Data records

Segment Open

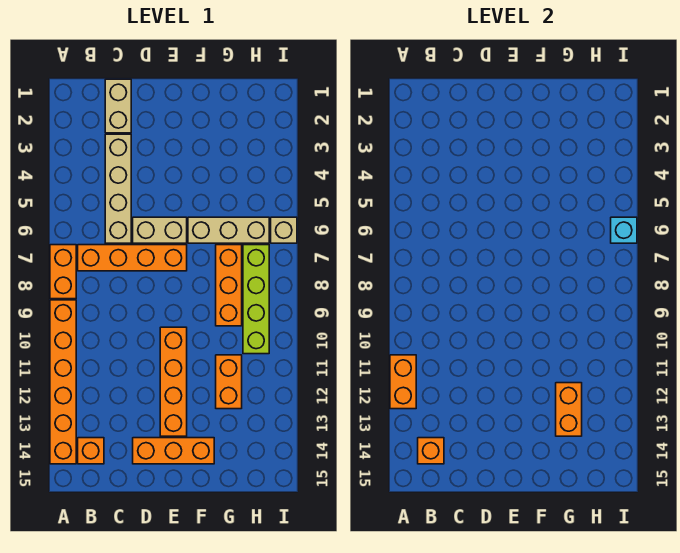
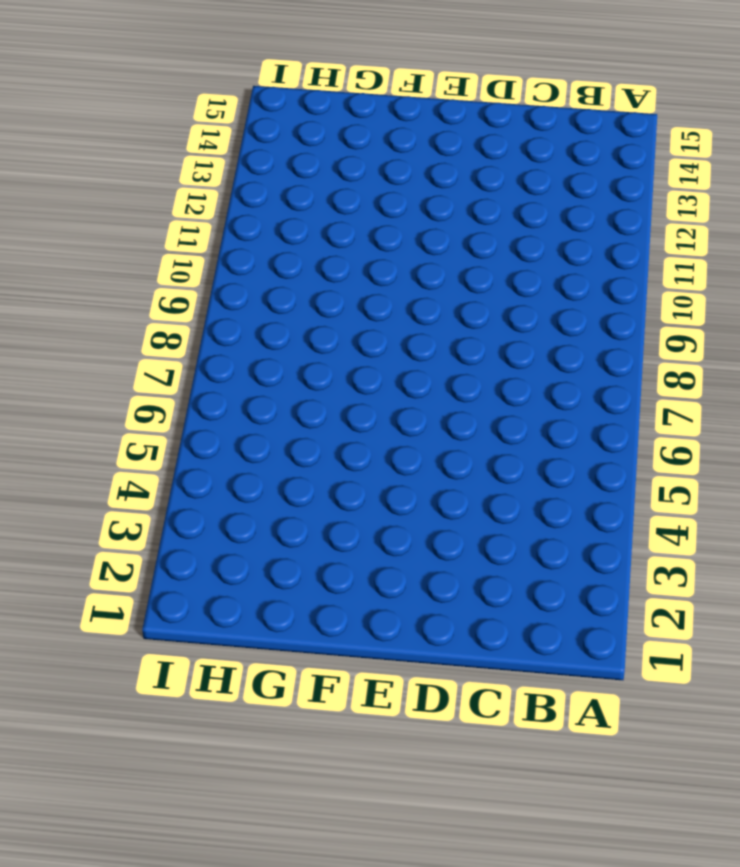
none -> orange brick A7:A8 level 1
none -> orange brick A9:A14 level 1
none -> orange brick B7:E7 level 1

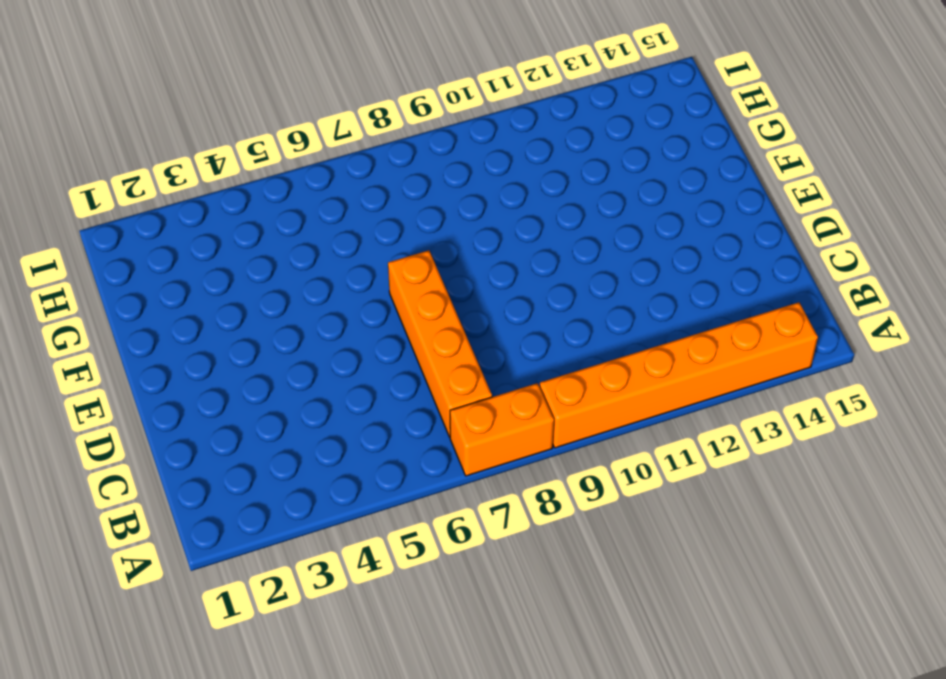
none -> orange brick B14 level 1
none -> tan brick C1:C2 level 1
none -> tan brick C3:C6 level 1

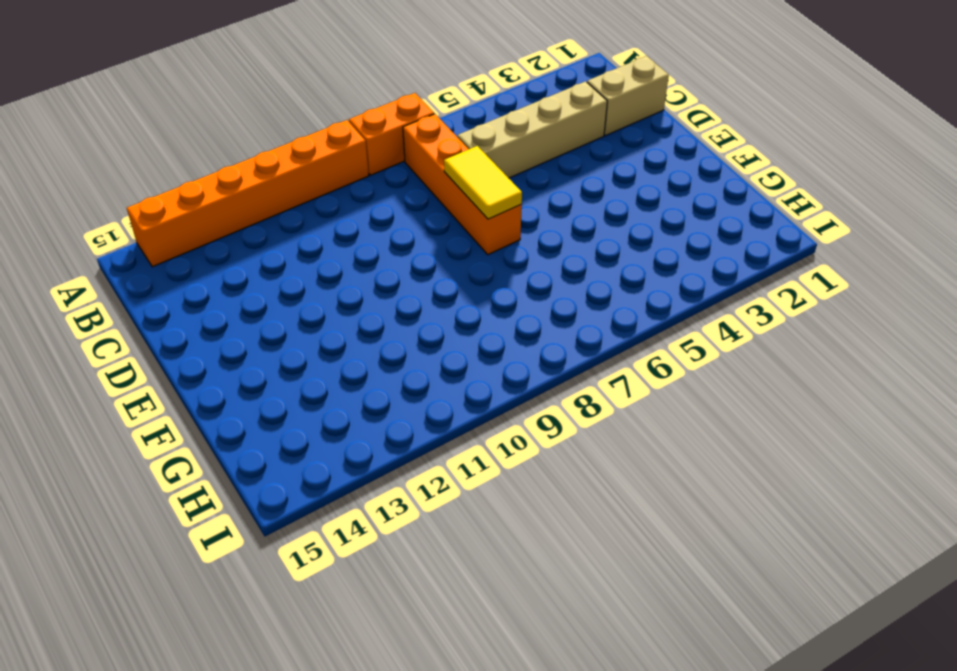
yellow tile D7:E7 level 2 -> none
none -> orange brick B14 level 1
none -> tan brick D6:E6 level 1
none -> orange brick D14:F14 level 1

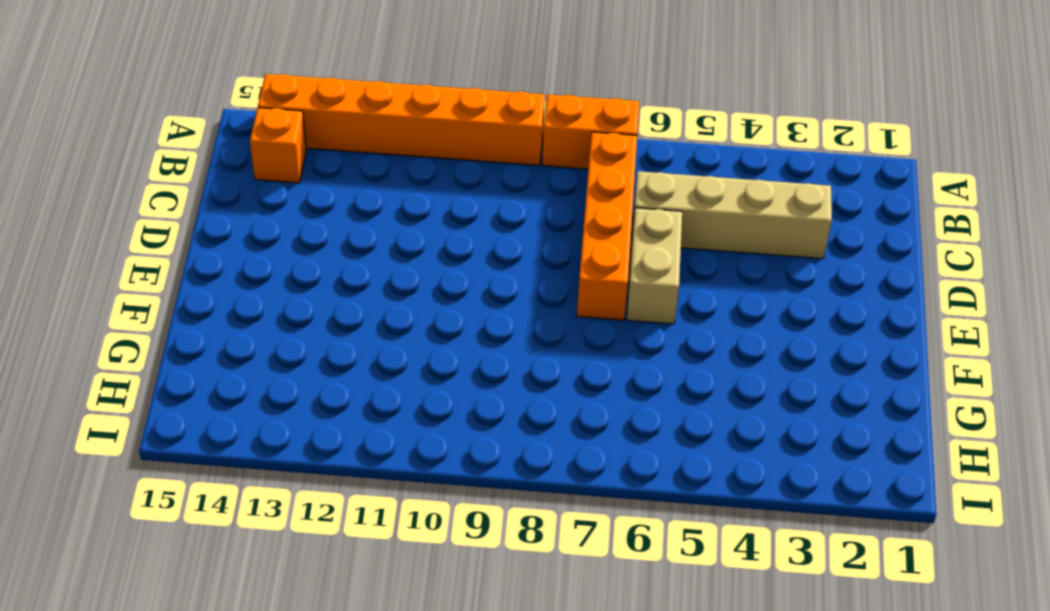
none -> tan brick C1:C2 level 1
none -> orange brick D14:F14 level 1
none -> orange brick E10:E13 level 1

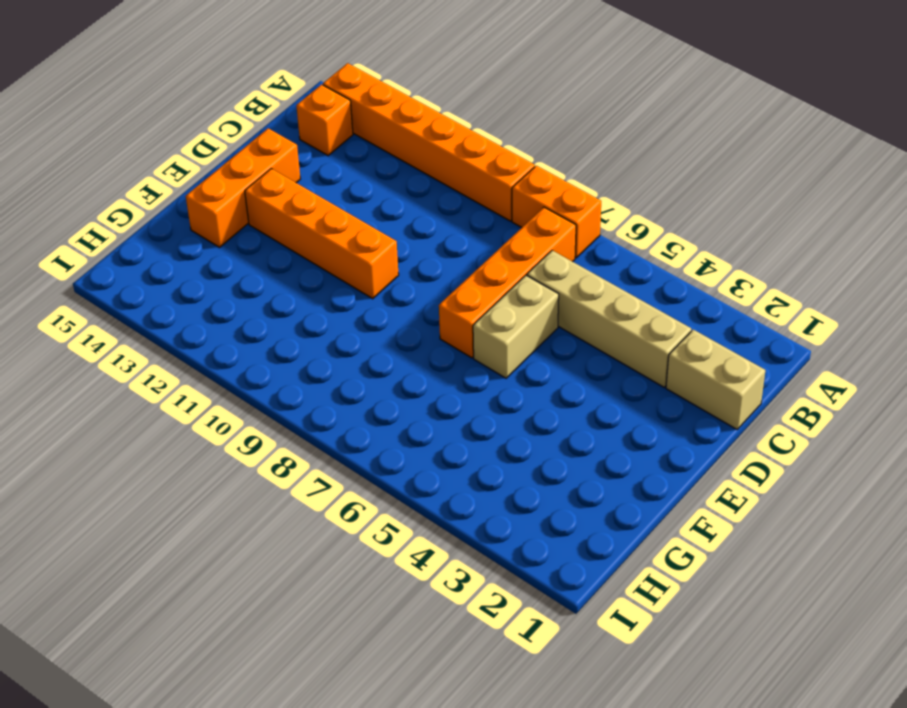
none -> tan brick F6:H6 level 1
none -> orange brick G7:G9 level 1
none -> orange brick G11:G12 level 1

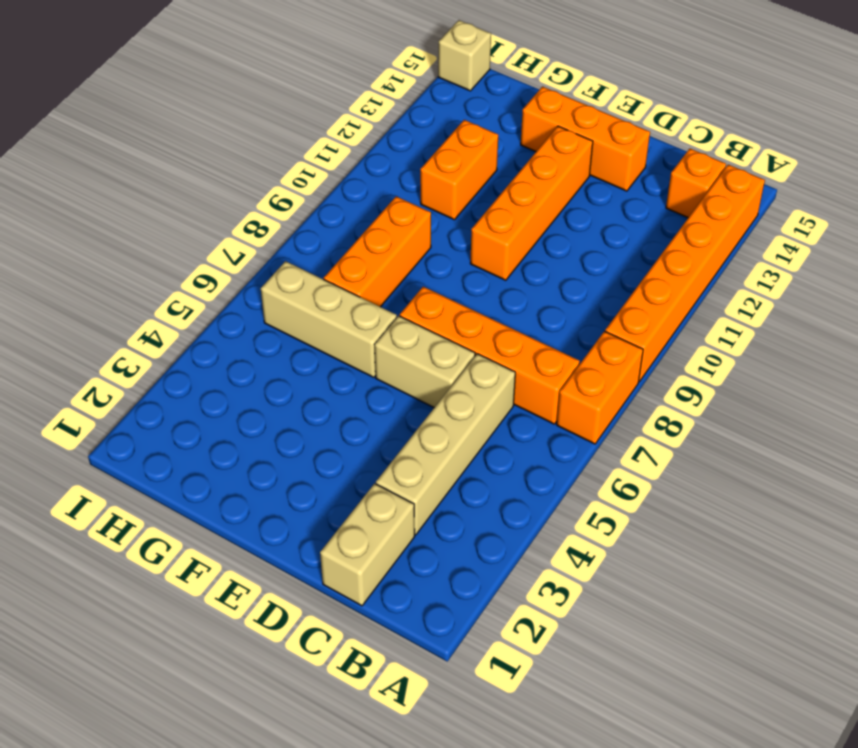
tan brick I15 level 1 -> tan brick I6 level 1
none -> lime brick H7:H10 level 1
none -> orange brick A11:A12 level 2
none -> orange brick B14 level 2

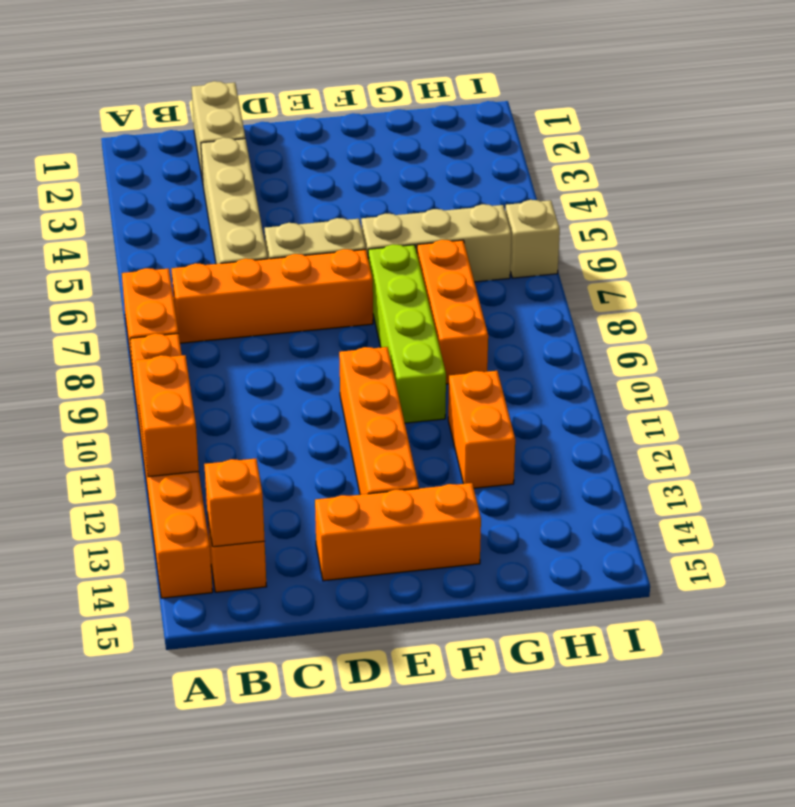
lime brick F7:F10 level 1 -> lime brick H7:H10 level 1
none -> orange brick G12:G13 level 2
none -> cyan brick I6 level 2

Segment Closed

> _Exercise requirements_: Pull out every line holding "lime" from the records above, and copy it.

> _Result of the exercise_:
none -> lime brick H7:H10 level 1
lime brick F7:F10 level 1 -> lime brick H7:H10 level 1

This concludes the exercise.